** Opening Input for this task block **

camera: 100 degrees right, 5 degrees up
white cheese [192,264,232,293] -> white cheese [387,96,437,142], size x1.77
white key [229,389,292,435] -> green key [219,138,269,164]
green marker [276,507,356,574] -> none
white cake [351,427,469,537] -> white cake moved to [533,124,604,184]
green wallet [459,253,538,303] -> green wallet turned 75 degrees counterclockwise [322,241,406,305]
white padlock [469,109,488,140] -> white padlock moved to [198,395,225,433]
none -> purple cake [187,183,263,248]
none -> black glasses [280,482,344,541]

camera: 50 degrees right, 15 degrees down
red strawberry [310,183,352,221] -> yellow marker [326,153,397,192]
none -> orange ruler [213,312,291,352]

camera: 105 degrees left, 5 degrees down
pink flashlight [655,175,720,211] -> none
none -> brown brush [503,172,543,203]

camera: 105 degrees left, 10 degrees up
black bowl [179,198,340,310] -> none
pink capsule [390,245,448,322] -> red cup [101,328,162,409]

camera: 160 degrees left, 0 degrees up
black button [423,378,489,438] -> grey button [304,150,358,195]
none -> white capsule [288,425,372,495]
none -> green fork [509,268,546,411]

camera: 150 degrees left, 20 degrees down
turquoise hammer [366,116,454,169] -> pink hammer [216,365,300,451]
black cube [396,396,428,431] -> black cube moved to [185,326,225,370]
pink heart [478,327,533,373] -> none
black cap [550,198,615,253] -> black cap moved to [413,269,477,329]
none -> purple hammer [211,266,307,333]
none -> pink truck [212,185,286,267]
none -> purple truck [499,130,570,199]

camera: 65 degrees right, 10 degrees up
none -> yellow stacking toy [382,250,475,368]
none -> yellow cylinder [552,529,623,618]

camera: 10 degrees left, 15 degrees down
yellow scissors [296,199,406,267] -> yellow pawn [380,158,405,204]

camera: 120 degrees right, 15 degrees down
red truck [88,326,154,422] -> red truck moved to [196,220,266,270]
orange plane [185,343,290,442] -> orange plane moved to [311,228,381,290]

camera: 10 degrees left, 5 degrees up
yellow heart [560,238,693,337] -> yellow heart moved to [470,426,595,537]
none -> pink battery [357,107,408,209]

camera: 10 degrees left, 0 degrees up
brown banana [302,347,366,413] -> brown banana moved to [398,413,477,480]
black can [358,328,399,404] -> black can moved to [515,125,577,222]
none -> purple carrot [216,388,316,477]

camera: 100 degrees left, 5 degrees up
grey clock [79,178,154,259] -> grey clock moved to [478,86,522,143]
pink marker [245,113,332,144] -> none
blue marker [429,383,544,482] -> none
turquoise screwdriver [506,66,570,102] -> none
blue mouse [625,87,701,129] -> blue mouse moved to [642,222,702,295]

** Closing Input for this task block **

- [Your task]:
Produce a word-for-word copy of everything above from the line holding "pink heart [478,327,533,373] -> none" down to the line holding "yellow scissors [296,199,406,267]", with both of those lines kept.

- [Reply to the task]:
pink heart [478,327,533,373] -> none
black cap [550,198,615,253] -> black cap moved to [413,269,477,329]
none -> purple hammer [211,266,307,333]
none -> pink truck [212,185,286,267]
none -> purple truck [499,130,570,199]

camera: 65 degrees right, 10 degrees up
none -> yellow stacking toy [382,250,475,368]
none -> yellow cylinder [552,529,623,618]

camera: 10 degrees left, 15 degrees down
yellow scissors [296,199,406,267] -> yellow pawn [380,158,405,204]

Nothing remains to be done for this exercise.